- Task statement
In your copy, the records appear word for word and the pictures do not appear at all.

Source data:
※ ※ ※

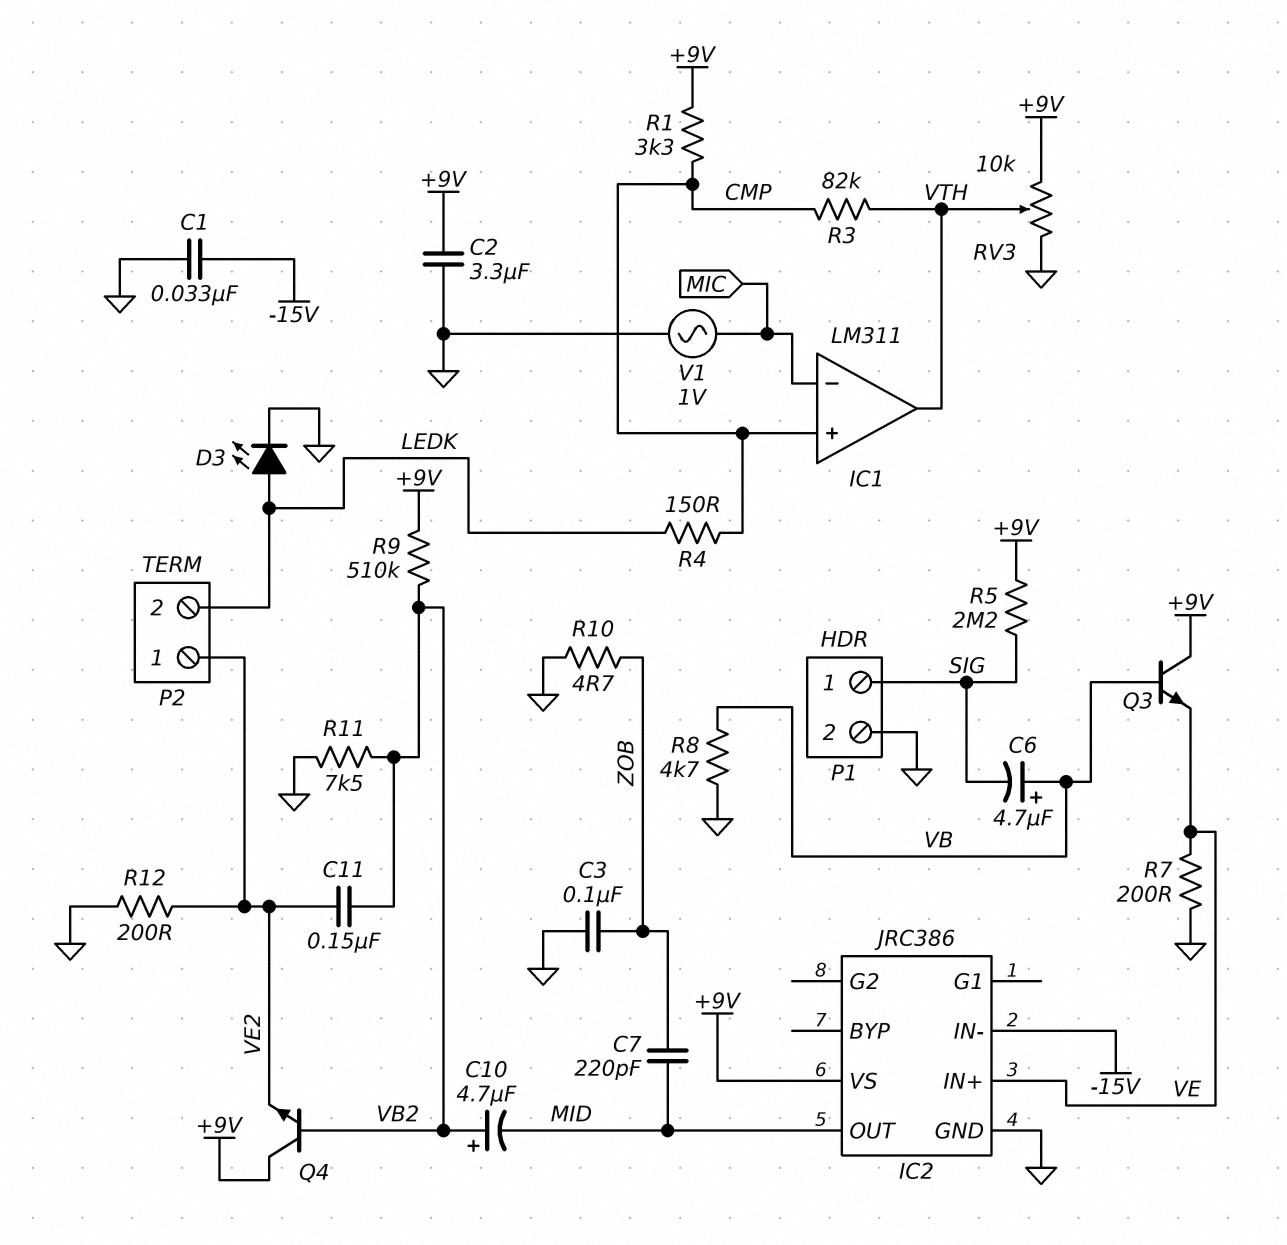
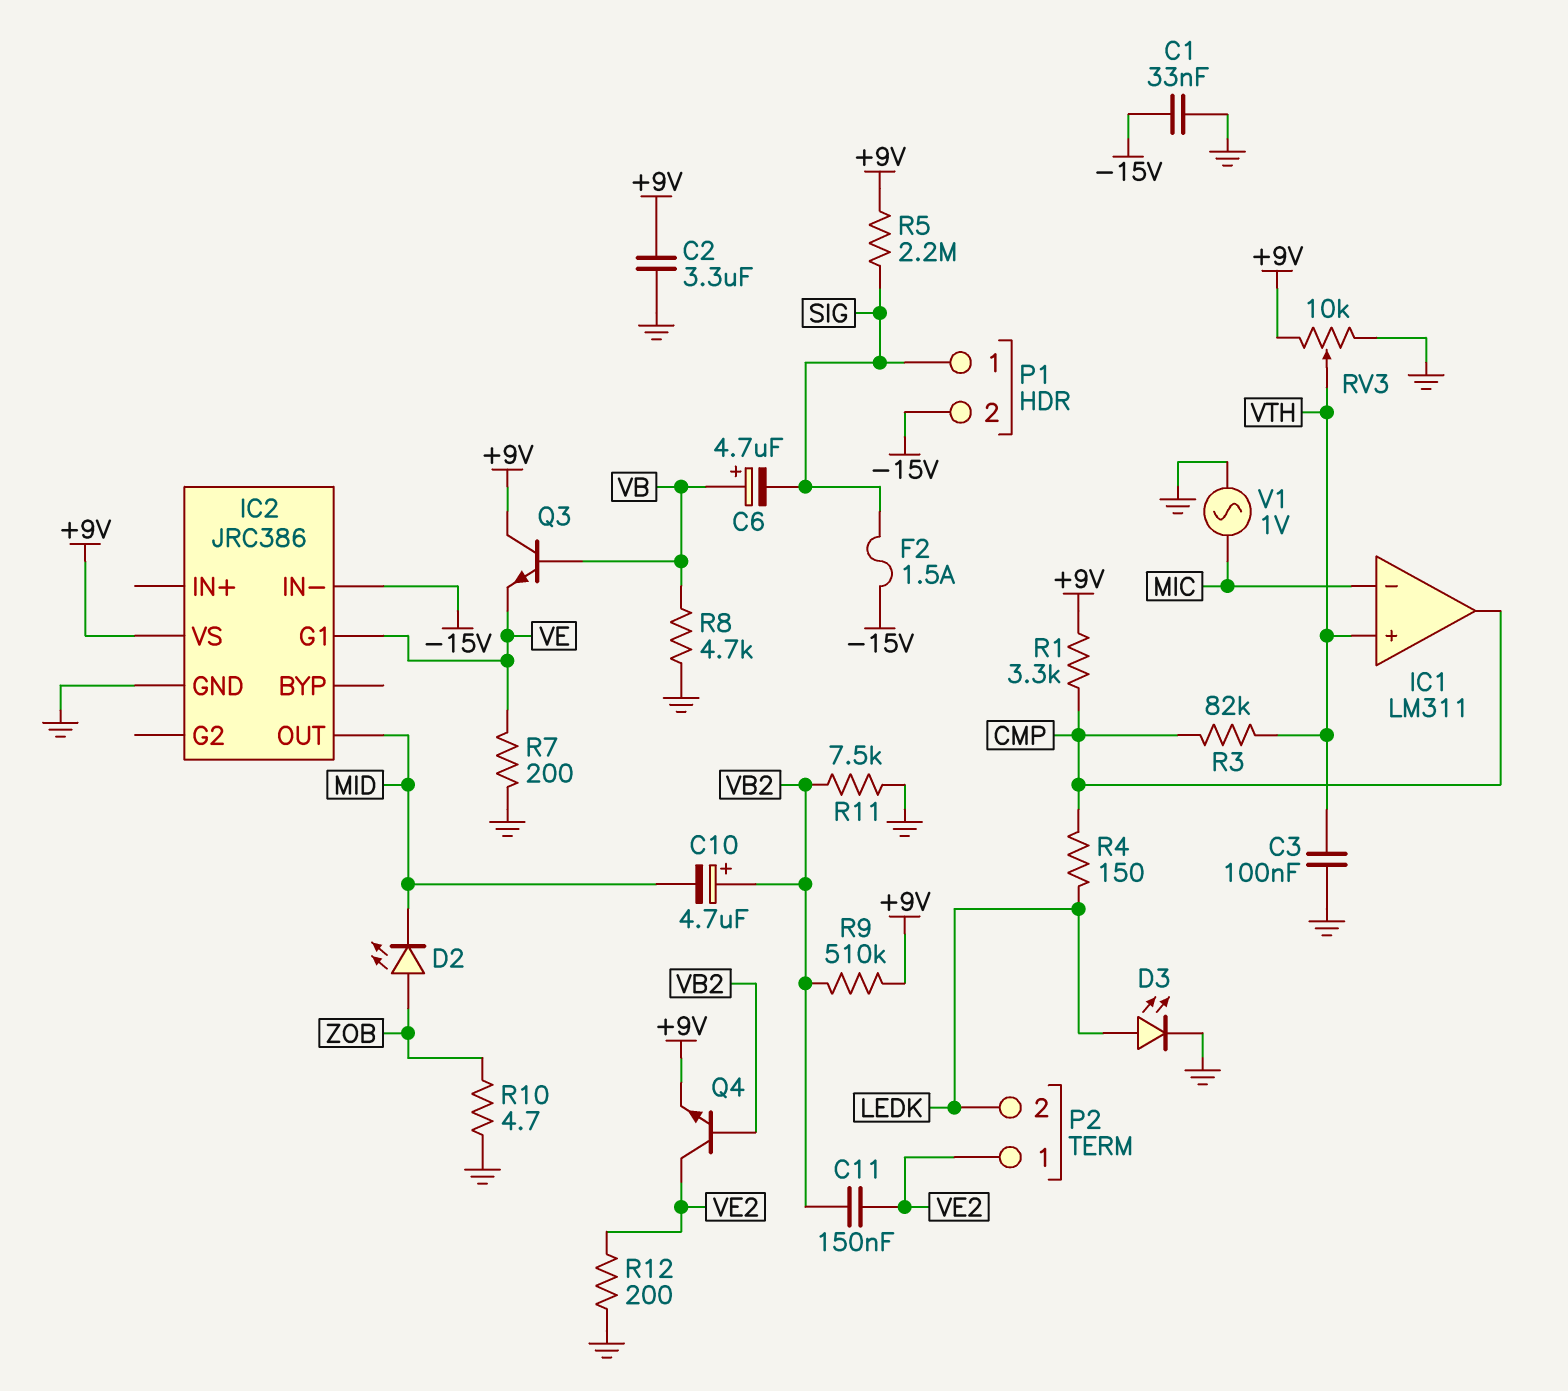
C3: 100nF (GND, ZOB) -> 100nF (GND, VTH)
C7: 220pF (MID, ZOB) -> none
D2: none -> LED (A ZOB, K MID)
F2: none -> 1.5A (-15V, SIG)
IC1 pin in+: CMP -> VTH
IC1 pin out: VTH -> CMP
IC2 pin G1: none -> VE
IC2 pin IN+: VE -> none
P1 pin 2: GND -> -15V
Q4: NPN (B VB2, C +9V, E VE2) -> NPN (B VB2, C VE2, E +9V)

※ ※ ※

- Reply
C3: 100nF (GND, ZOB) -> 100nF (GND, VTH)
C7: 220pF (MID, ZOB) -> none
D2: none -> LED (A ZOB, K MID)
F2: none -> 1.5A (-15V, SIG)
IC1 pin in+: CMP -> VTH
IC1 pin out: VTH -> CMP
IC2 pin G1: none -> VE
IC2 pin IN+: VE -> none
P1 pin 2: GND -> -15V
Q4: NPN (B VB2, C +9V, E VE2) -> NPN (B VB2, C VE2, E +9V)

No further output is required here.